The answer is an exact repetition of every entry, with all images left out.

Saved data entries:
·····

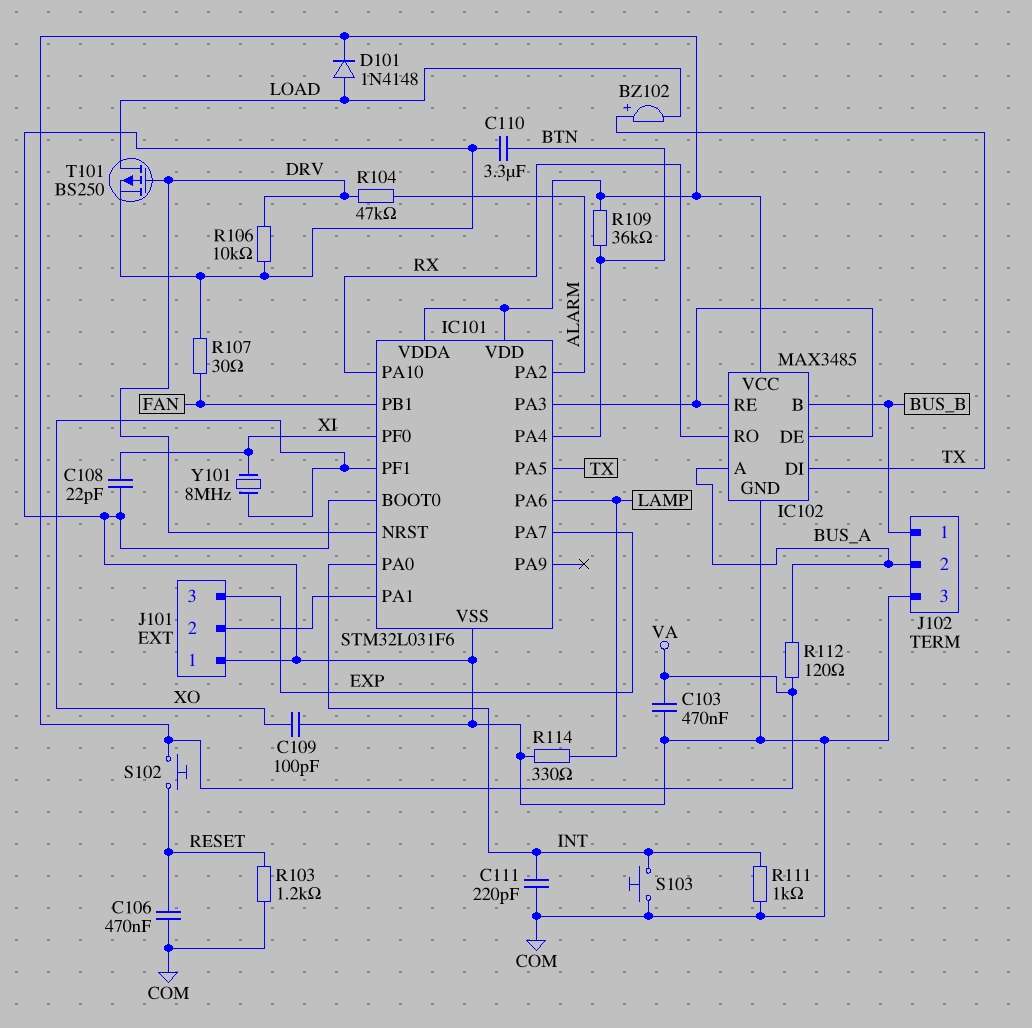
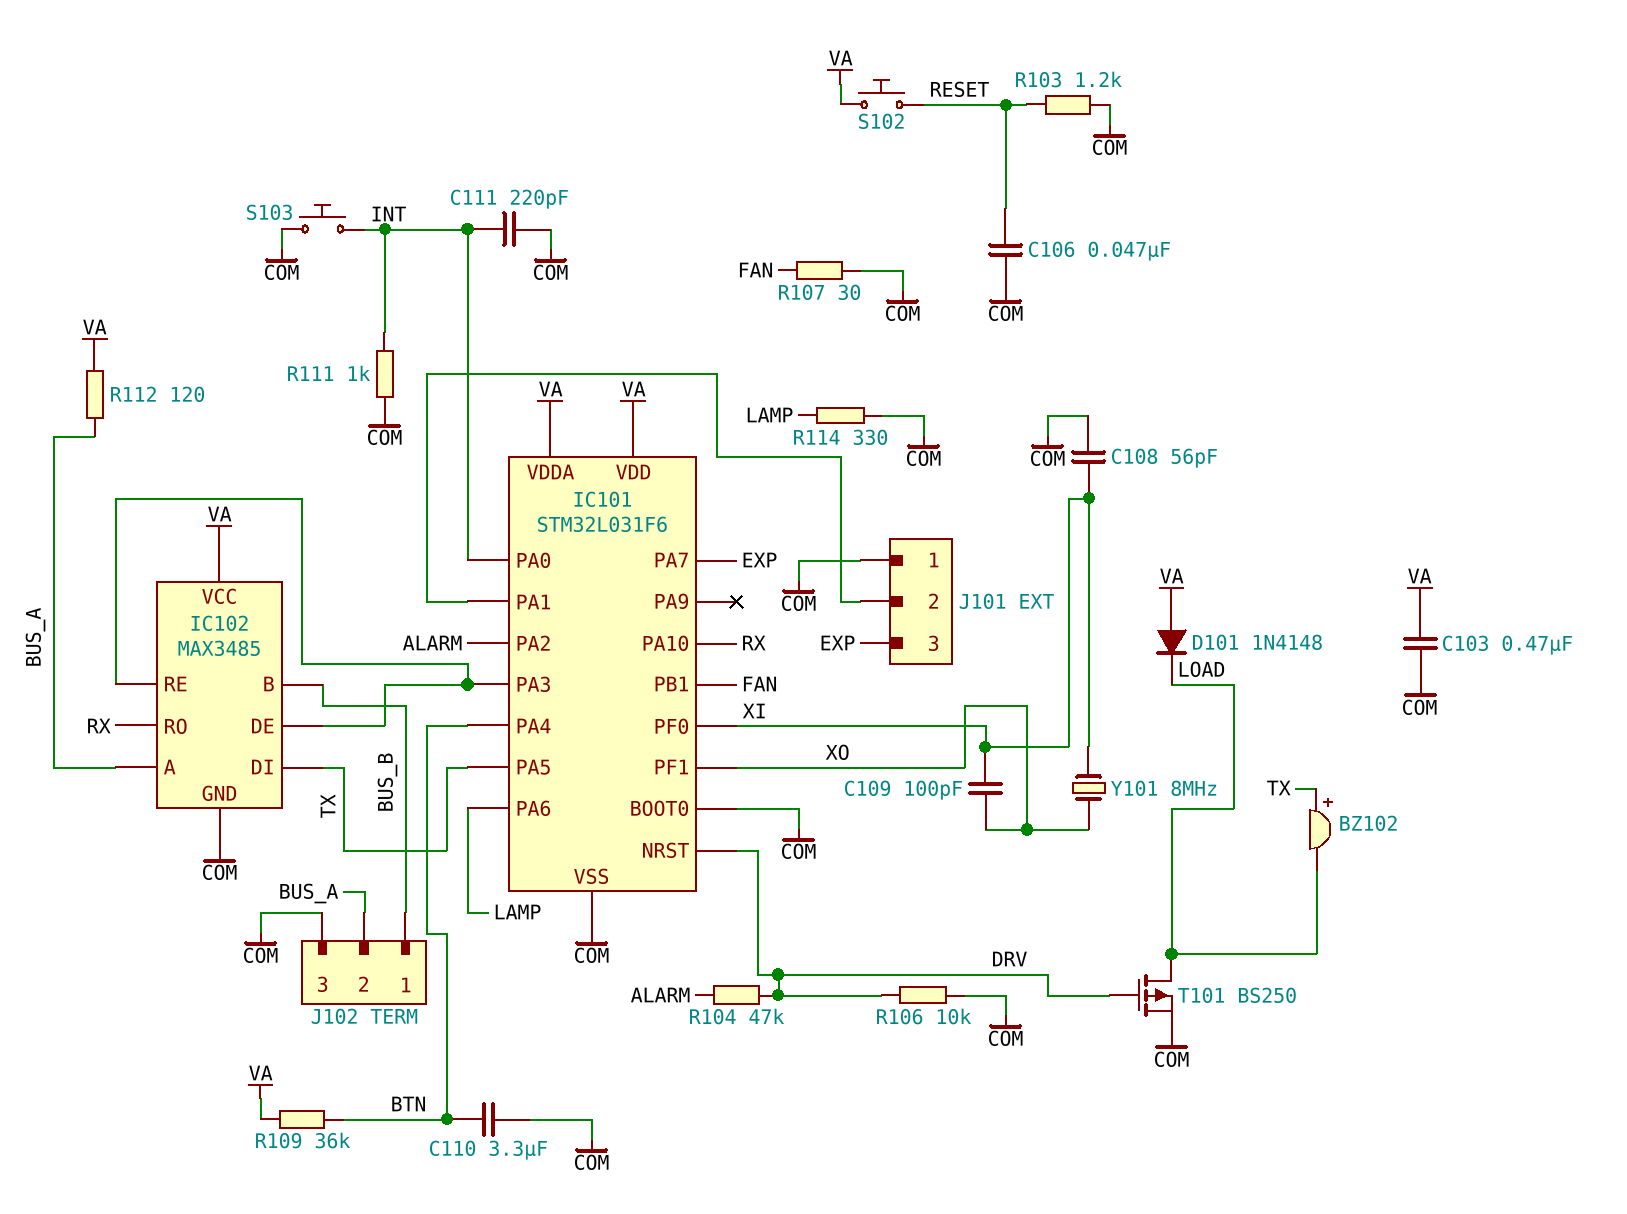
C106: 470nF (COM, RESET) -> 47nF (COM, RESET)
C108: 22pF (COM, XI) -> 56pF (COM, XI)
C109: 100pF (COM, XO) -> 100pF (XI, XO)
D101: diode 1N4148 (A LOAD, K VA) -> diode 1N4148 (A VA, K LOAD)

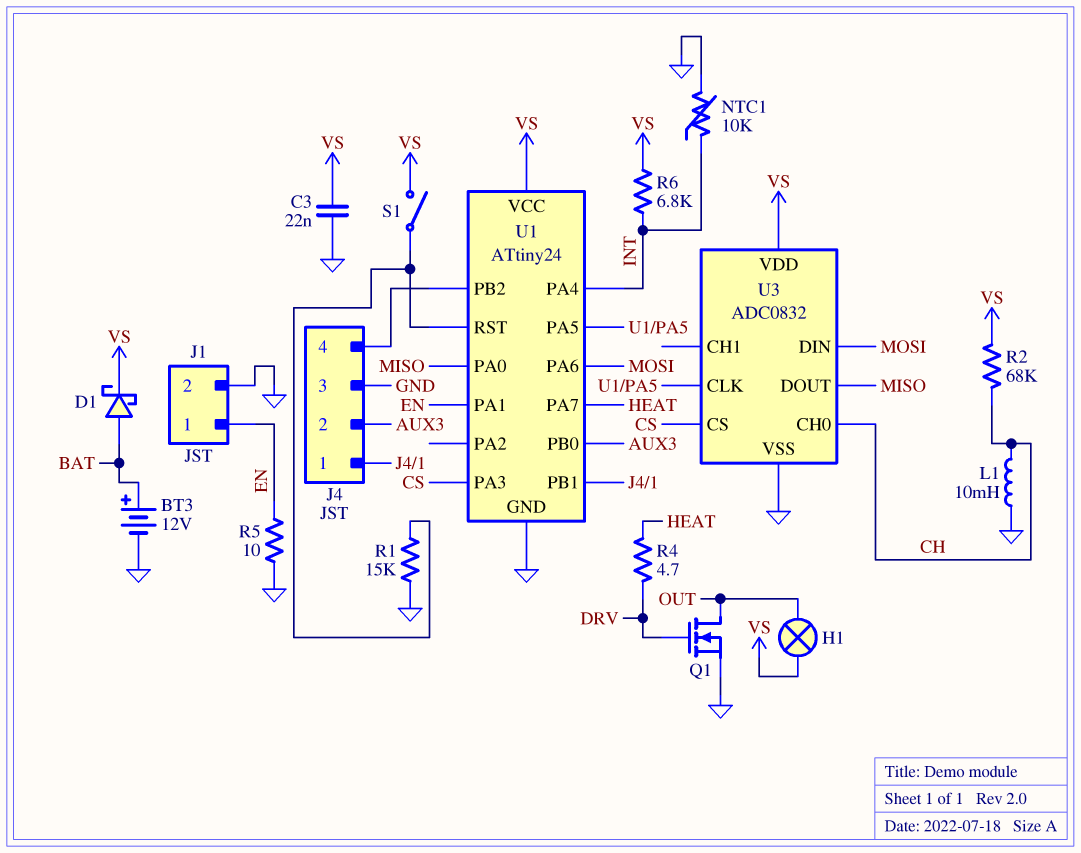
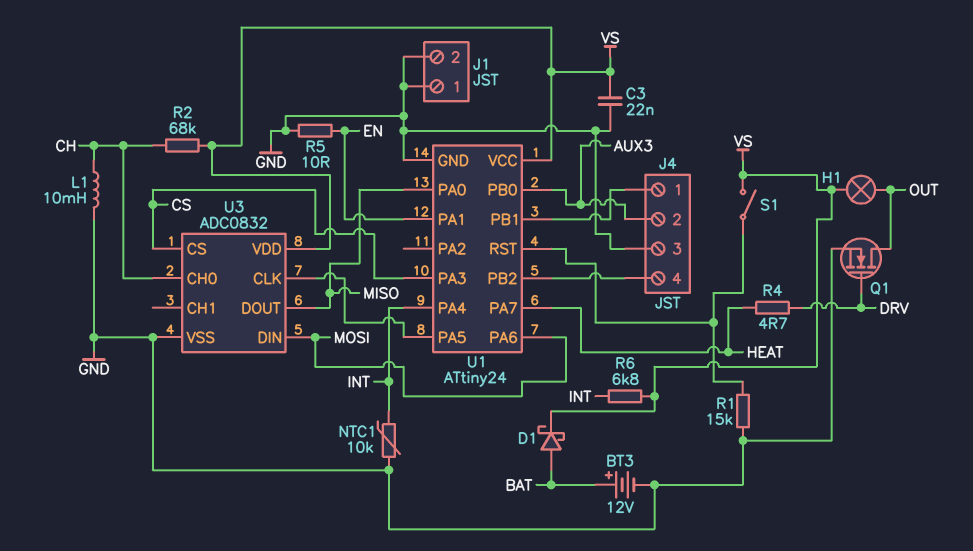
J1 pin 1: EN -> GND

·····

Output of the task:
C106: 470nF (COM, RESET) -> 47nF (COM, RESET)
C108: 22pF (COM, XI) -> 56pF (COM, XI)
C109: 100pF (COM, XO) -> 100pF (XI, XO)
D101: diode 1N4148 (A LOAD, K VA) -> diode 1N4148 (A VA, K LOAD)

J1 pin 1: EN -> GND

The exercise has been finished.